» WHAT YOU NEED TO DO
Images are not part of the copy; transcribe all the data exactly.

Recorded data
-----

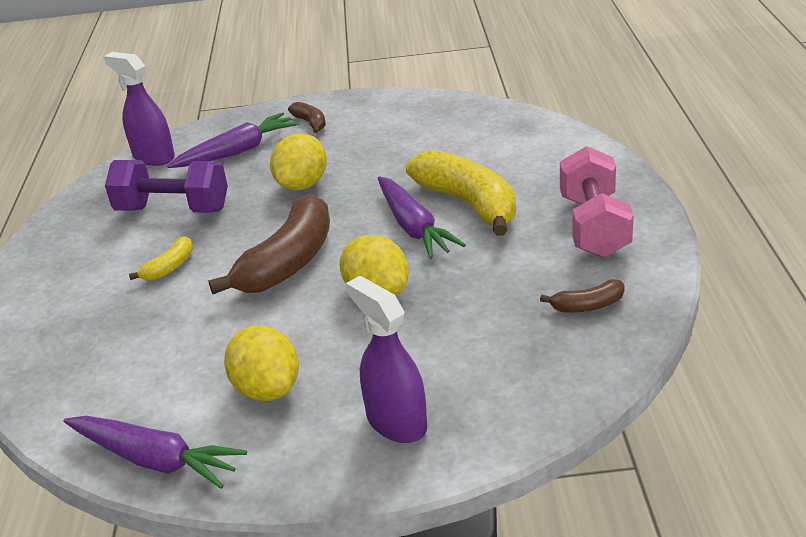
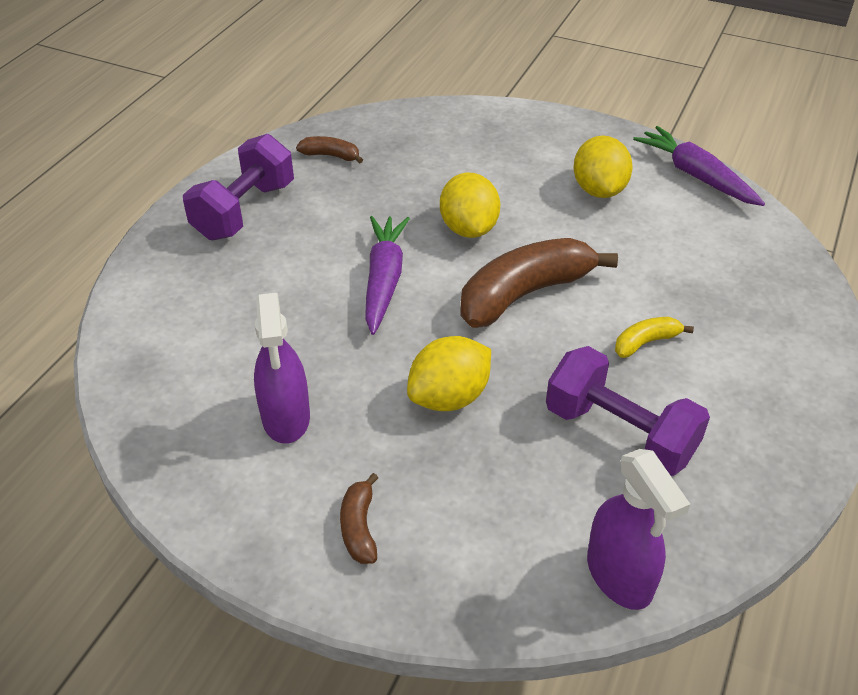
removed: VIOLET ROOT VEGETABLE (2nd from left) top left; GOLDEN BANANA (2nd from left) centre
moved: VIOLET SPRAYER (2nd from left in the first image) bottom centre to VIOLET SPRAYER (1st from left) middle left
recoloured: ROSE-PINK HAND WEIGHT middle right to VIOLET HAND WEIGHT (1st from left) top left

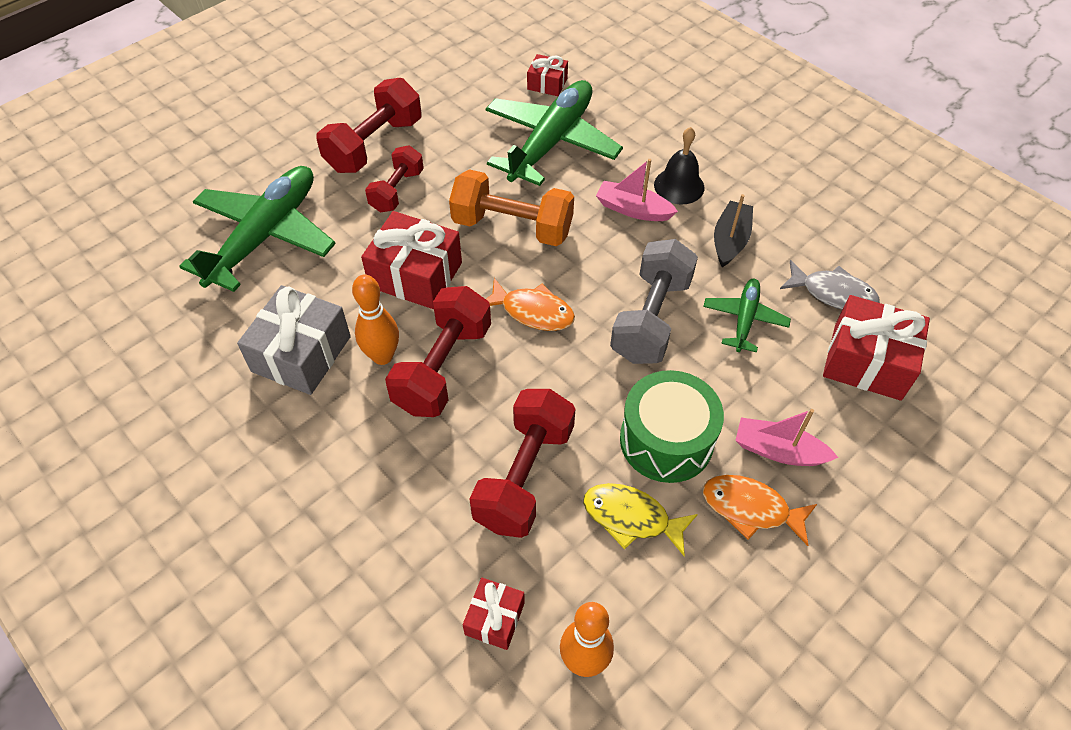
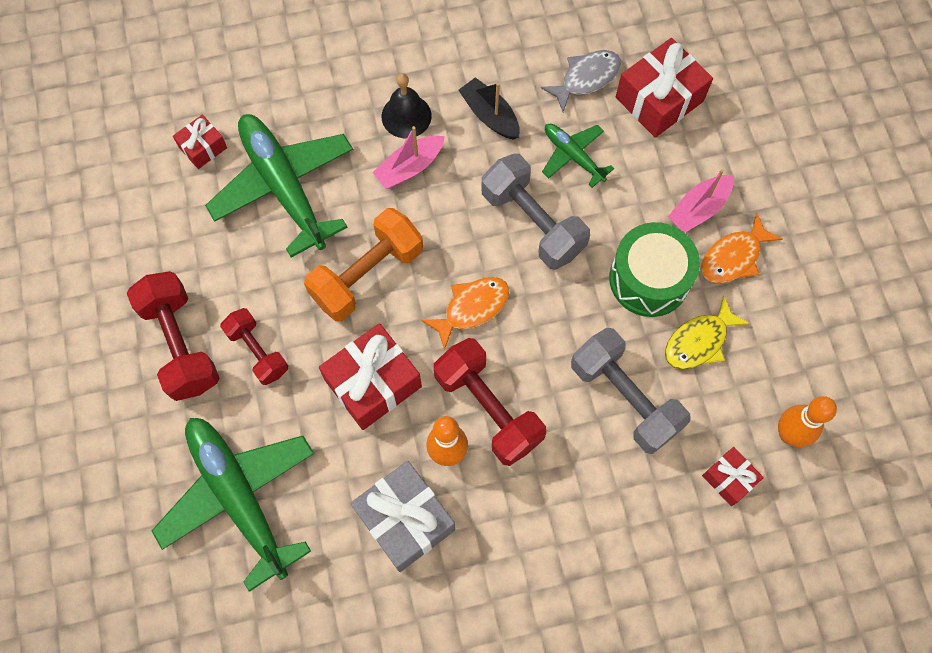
recoloured: CRIMSON HAND WEIGHT (4th from left) centre to ASH-GREY HAND WEIGHT (2nd from left) middle right

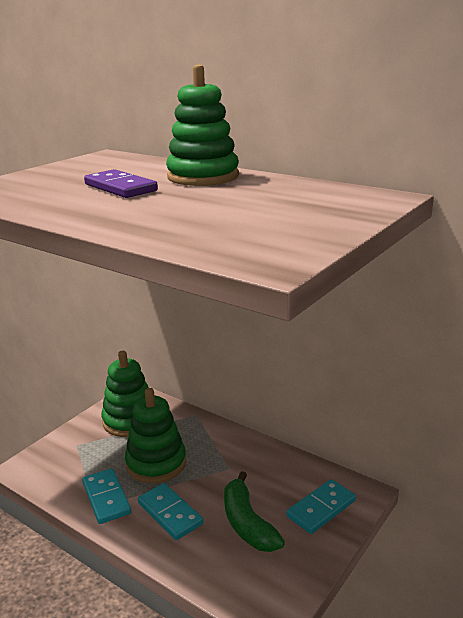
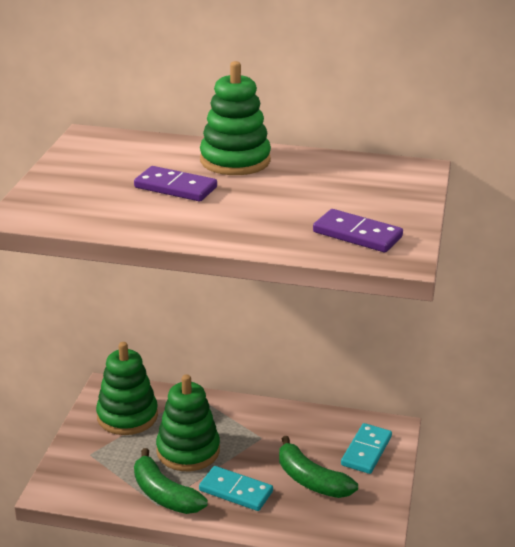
added: VIOLET DOMINO PIECE (2nd from left) middle right
replaced: AQUA DOMINO PIECE (1st from left) bottom left to LEAF-GREEN BANANA (1st from left) bottom left

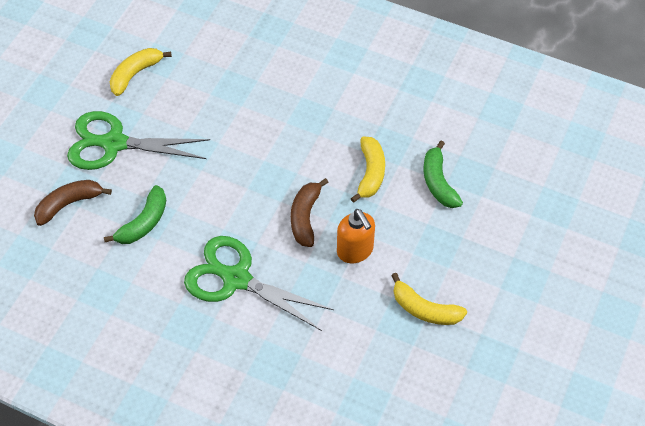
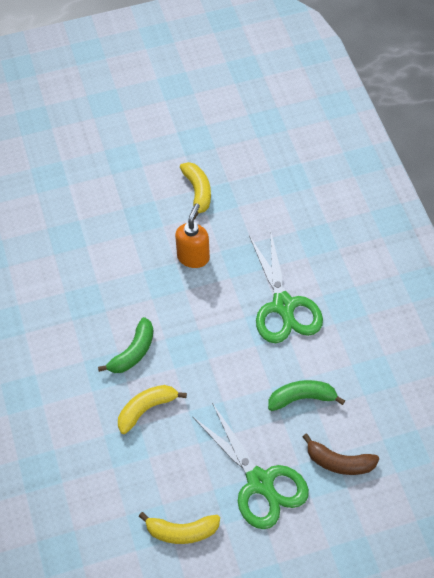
removed: RUSSET BANANA (2nd from left) centre
moved: GOLDEN BANANA (2nd from left in the first image) centre to GOLDEN BANANA (1st from left) bottom centre; LEAF-GREEN BANANA (2nd from left in the first image) middle right to LEAF-GREEN BANANA (1st from left) middle left

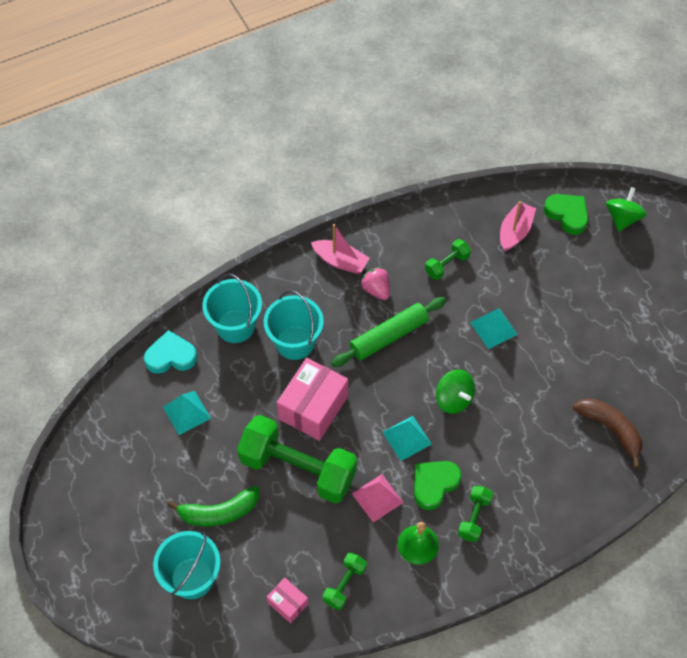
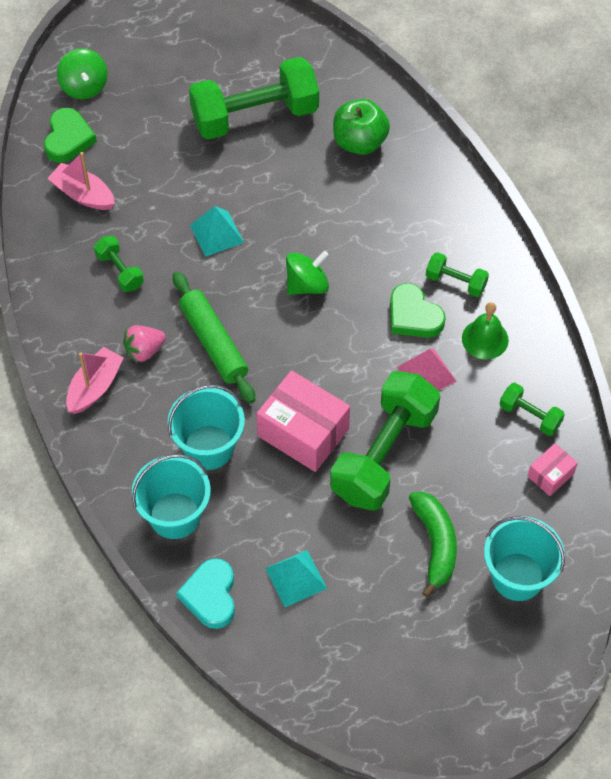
removed: AQUA PYRAMID SHAPE (2nd from left) centre
added: LEAF-GREEN HAND WEIGHT (2nd from left) top centre
replaced: RUSSET BANANA middle right to LEAF-GREEN APPLE FRUIT top centre
turned: LEAF-GREEN HEART SHAPE (2nd from left in the first image) top right = top left 135 degrees clockwise; LEAF-GREEN TOY TOP (2nd from left in the first image) top right = top left 135 degrees counterclockwise

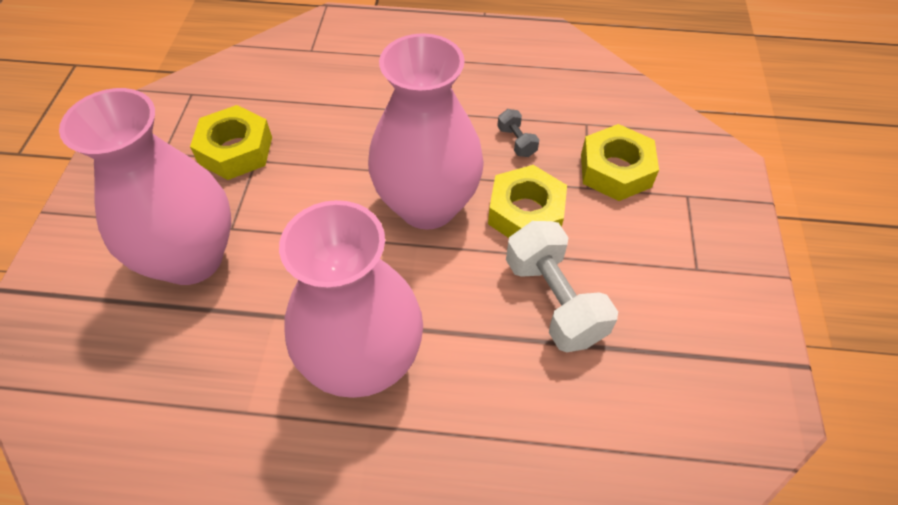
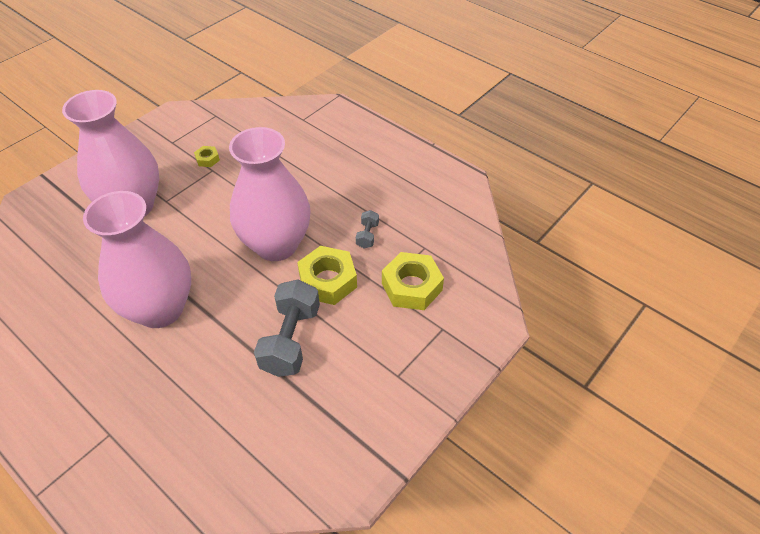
recoloured: SNOW-WHITE HAND WEIGHT centre to ASH-GREY HAND WEIGHT (1st from left) centre
resized: GOLDEN NUT (1st from left) top left = top left x0.48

-----

» SOLUTION TO THIS PROBLEM
removed: VIOLET ROOT VEGETABLE (2nd from left) top left; GOLDEN BANANA (2nd from left) centre
moved: VIOLET SPRAYER (2nd from left in the first image) bottom centre to VIOLET SPRAYER (1st from left) middle left
recoloured: ROSE-PINK HAND WEIGHT middle right to VIOLET HAND WEIGHT (1st from left) top left

recoloured: CRIMSON HAND WEIGHT (4th from left) centre to ASH-GREY HAND WEIGHT (2nd from left) middle right

added: VIOLET DOMINO PIECE (2nd from left) middle right
replaced: AQUA DOMINO PIECE (1st from left) bottom left to LEAF-GREEN BANANA (1st from left) bottom left

removed: RUSSET BANANA (2nd from left) centre
moved: GOLDEN BANANA (2nd from left in the first image) centre to GOLDEN BANANA (1st from left) bottom centre; LEAF-GREEN BANANA (2nd from left in the first image) middle right to LEAF-GREEN BANANA (1st from left) middle left

removed: AQUA PYRAMID SHAPE (2nd from left) centre
added: LEAF-GREEN HAND WEIGHT (2nd from left) top centre
replaced: RUSSET BANANA middle right to LEAF-GREEN APPLE FRUIT top centre
turned: LEAF-GREEN HEART SHAPE (2nd from left in the first image) top right = top left 135 degrees clockwise; LEAF-GREEN TOY TOP (2nd from left in the first image) top right = top left 135 degrees counterclockwise

recoloured: SNOW-WHITE HAND WEIGHT centre to ASH-GREY HAND WEIGHT (1st from left) centre
resized: GOLDEN NUT (1st from left) top left = top left x0.48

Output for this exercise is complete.